Within the material below, transcribe exactly the lines from the one holding "375, 535, 416" through the one holding "307, 474, 382", keeping both ends and skipping the rest.

%%

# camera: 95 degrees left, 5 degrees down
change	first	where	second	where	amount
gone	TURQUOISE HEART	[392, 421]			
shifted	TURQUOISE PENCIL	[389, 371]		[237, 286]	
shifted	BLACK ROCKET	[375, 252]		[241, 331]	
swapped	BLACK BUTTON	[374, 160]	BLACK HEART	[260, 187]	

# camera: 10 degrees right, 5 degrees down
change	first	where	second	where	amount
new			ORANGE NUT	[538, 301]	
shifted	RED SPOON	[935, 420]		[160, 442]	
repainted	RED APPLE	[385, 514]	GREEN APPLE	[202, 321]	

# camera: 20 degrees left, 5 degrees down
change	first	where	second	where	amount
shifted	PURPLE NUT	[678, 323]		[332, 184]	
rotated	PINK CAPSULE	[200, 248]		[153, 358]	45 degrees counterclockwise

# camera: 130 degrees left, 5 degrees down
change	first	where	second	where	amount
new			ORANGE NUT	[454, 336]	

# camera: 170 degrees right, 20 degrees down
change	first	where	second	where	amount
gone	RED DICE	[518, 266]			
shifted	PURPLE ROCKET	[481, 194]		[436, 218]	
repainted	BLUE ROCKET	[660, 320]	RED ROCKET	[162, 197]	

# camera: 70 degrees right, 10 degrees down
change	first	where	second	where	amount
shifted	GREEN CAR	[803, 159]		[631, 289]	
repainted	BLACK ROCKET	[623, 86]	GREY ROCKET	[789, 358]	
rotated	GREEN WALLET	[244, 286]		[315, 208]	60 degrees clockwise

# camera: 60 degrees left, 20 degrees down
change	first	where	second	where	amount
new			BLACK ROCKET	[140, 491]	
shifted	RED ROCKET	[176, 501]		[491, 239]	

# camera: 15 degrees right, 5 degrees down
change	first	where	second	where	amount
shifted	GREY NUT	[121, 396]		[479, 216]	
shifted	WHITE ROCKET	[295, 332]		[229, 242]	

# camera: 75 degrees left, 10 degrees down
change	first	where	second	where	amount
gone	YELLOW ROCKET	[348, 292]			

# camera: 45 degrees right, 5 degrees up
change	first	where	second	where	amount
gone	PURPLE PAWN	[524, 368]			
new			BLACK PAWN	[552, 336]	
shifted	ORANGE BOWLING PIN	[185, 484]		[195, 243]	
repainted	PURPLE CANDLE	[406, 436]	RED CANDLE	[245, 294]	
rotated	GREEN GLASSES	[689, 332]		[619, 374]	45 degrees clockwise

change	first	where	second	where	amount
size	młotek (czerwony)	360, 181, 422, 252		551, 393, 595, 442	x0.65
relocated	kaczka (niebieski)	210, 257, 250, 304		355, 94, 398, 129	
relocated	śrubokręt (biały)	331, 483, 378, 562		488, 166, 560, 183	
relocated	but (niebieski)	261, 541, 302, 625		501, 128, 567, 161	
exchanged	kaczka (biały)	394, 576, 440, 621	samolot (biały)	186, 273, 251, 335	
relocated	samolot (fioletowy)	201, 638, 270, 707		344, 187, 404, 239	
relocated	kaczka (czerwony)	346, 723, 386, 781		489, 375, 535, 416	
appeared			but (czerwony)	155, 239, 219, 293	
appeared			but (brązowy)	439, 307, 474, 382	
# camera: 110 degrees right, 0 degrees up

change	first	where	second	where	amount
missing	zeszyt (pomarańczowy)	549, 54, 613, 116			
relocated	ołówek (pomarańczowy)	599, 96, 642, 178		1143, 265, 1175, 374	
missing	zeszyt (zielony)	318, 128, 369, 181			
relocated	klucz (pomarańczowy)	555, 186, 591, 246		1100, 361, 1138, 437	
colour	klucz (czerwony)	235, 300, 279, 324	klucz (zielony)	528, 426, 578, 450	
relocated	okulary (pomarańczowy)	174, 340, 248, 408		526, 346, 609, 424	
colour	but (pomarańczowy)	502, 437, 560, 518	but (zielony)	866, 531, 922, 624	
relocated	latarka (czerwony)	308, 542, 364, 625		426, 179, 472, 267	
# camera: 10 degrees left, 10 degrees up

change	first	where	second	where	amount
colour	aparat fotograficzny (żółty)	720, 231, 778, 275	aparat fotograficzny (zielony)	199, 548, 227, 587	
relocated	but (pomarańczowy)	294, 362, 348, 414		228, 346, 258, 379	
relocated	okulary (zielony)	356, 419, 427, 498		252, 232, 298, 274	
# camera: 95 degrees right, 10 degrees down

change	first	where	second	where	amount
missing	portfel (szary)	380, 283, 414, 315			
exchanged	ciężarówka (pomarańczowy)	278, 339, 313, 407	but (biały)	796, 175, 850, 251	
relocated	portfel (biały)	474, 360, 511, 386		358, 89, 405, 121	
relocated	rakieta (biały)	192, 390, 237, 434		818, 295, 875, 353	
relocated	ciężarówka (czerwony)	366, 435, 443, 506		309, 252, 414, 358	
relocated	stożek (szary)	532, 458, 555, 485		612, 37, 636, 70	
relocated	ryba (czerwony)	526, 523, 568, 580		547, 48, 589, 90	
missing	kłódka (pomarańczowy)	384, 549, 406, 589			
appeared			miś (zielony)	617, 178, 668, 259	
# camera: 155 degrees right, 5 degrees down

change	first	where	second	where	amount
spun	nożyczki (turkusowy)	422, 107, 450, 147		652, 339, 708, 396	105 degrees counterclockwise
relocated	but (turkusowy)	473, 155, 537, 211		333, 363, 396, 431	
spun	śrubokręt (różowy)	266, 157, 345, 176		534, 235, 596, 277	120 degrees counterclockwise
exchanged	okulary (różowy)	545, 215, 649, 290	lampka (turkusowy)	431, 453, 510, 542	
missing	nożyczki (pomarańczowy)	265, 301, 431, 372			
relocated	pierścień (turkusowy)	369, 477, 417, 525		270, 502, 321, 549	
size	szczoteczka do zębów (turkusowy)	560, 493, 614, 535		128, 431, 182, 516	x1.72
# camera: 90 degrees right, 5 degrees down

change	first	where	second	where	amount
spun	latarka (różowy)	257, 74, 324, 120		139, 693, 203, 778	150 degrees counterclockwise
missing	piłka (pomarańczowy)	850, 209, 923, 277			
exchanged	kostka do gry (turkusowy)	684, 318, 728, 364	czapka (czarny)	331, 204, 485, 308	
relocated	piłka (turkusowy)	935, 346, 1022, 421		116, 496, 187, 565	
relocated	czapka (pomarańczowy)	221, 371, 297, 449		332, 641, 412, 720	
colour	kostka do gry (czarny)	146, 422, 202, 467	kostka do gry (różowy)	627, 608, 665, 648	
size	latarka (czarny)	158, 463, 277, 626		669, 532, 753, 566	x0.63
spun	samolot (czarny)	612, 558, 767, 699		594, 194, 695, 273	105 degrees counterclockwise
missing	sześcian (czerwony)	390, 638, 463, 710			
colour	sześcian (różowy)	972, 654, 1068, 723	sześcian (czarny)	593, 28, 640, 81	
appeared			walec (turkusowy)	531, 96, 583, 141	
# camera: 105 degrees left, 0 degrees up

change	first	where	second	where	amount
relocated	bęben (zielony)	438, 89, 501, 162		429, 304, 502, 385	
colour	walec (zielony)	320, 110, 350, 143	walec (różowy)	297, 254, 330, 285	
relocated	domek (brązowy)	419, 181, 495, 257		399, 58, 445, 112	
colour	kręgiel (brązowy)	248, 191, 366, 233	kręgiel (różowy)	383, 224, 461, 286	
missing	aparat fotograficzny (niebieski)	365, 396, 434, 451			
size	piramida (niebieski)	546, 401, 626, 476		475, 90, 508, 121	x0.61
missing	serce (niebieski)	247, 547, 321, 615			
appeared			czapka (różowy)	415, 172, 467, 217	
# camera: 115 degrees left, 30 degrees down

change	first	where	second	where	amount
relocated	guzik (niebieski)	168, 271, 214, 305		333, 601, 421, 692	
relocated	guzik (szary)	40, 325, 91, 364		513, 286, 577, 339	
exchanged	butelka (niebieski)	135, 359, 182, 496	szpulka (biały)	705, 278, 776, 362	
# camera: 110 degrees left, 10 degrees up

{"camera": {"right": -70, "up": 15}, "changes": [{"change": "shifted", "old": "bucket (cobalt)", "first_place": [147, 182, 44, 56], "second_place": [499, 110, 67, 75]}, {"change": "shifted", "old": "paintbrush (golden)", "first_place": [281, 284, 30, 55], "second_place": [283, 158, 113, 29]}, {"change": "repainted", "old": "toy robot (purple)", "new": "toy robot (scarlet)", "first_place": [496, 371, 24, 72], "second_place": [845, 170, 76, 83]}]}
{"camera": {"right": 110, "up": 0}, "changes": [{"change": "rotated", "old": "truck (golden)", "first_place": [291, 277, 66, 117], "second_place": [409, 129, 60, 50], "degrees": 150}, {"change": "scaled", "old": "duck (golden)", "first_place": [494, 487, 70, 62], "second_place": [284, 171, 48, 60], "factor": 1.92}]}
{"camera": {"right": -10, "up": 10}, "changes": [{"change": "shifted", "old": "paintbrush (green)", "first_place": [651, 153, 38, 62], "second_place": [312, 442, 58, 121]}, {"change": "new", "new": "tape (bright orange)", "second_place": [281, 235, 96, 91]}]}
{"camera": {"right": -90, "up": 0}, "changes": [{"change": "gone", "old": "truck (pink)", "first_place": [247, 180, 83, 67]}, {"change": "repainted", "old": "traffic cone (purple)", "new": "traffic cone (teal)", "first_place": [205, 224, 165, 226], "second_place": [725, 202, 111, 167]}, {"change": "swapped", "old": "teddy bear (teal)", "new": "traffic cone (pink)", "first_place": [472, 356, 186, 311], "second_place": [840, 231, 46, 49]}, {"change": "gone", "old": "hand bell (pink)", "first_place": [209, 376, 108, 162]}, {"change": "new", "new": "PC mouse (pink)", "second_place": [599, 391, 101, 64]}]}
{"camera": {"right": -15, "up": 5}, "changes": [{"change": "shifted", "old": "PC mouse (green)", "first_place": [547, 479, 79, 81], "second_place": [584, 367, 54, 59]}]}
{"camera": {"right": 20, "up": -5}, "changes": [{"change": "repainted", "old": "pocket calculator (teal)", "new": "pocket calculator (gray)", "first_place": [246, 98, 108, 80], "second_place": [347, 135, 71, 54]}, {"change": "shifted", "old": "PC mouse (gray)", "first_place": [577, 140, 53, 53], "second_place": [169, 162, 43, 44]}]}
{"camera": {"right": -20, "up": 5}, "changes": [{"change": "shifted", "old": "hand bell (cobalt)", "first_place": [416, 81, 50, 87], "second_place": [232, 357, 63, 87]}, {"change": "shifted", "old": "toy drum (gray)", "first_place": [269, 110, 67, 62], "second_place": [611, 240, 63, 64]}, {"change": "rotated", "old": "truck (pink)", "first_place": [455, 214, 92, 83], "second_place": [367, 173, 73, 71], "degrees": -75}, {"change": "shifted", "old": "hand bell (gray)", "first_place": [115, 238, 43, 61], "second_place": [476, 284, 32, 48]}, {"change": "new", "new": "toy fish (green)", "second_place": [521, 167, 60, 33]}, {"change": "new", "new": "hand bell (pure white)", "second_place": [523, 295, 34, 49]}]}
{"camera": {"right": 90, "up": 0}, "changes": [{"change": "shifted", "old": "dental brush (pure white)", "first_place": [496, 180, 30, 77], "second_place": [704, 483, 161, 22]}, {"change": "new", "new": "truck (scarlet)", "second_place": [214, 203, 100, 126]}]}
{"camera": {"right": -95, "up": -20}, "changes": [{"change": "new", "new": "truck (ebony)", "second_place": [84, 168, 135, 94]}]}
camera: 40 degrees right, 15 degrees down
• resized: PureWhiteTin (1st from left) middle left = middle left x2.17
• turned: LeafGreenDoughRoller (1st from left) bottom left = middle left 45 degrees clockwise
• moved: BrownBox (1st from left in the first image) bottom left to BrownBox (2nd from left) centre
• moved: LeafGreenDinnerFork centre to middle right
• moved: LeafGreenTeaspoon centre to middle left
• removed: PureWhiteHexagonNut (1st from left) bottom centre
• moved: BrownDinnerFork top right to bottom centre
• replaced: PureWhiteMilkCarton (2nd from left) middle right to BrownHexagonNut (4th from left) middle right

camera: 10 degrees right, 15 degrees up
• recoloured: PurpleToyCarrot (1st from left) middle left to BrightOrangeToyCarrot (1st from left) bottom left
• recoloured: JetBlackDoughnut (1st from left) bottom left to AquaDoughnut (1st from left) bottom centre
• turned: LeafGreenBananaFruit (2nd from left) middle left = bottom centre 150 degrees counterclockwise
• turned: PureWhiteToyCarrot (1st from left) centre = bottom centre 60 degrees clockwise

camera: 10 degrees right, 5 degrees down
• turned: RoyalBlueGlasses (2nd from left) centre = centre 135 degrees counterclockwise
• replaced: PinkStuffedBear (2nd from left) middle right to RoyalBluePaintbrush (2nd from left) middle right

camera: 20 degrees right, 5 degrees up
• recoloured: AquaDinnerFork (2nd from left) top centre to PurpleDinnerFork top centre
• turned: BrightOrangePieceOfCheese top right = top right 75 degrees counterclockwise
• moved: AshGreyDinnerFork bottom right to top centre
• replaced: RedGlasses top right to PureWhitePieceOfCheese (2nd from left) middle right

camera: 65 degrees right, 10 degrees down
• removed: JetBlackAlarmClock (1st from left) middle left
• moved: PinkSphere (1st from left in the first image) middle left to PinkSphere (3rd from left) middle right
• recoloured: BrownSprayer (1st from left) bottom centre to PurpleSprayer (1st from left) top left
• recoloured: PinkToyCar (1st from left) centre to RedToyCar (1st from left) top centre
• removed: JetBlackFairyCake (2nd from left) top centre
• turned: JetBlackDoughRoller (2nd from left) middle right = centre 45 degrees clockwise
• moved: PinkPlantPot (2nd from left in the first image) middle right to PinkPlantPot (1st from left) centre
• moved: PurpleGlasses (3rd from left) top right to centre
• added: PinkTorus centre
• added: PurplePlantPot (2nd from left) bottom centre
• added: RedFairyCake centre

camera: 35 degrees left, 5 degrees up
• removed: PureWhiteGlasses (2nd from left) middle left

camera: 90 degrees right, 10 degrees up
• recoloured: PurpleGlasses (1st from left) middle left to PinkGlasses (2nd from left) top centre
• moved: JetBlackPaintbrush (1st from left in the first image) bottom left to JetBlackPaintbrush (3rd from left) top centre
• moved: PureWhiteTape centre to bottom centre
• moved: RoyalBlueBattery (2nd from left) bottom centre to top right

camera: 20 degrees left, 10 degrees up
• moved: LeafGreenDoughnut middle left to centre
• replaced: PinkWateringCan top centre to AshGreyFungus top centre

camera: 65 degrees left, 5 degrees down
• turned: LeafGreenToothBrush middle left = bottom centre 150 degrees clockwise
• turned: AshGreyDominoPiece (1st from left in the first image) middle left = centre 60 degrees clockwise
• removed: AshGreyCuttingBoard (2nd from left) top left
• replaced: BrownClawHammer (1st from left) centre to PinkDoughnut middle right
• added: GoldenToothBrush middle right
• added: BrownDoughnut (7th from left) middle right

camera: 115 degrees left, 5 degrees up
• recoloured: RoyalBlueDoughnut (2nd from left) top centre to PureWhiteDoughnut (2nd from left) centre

%%

• **Answer to the problem**
relocated	kaczka (czerwony)	346, 723, 386, 781		489, 375, 535, 416	
appeared			but (czerwony)	155, 239, 219, 293	
appeared			but (brązowy)	439, 307, 474, 382	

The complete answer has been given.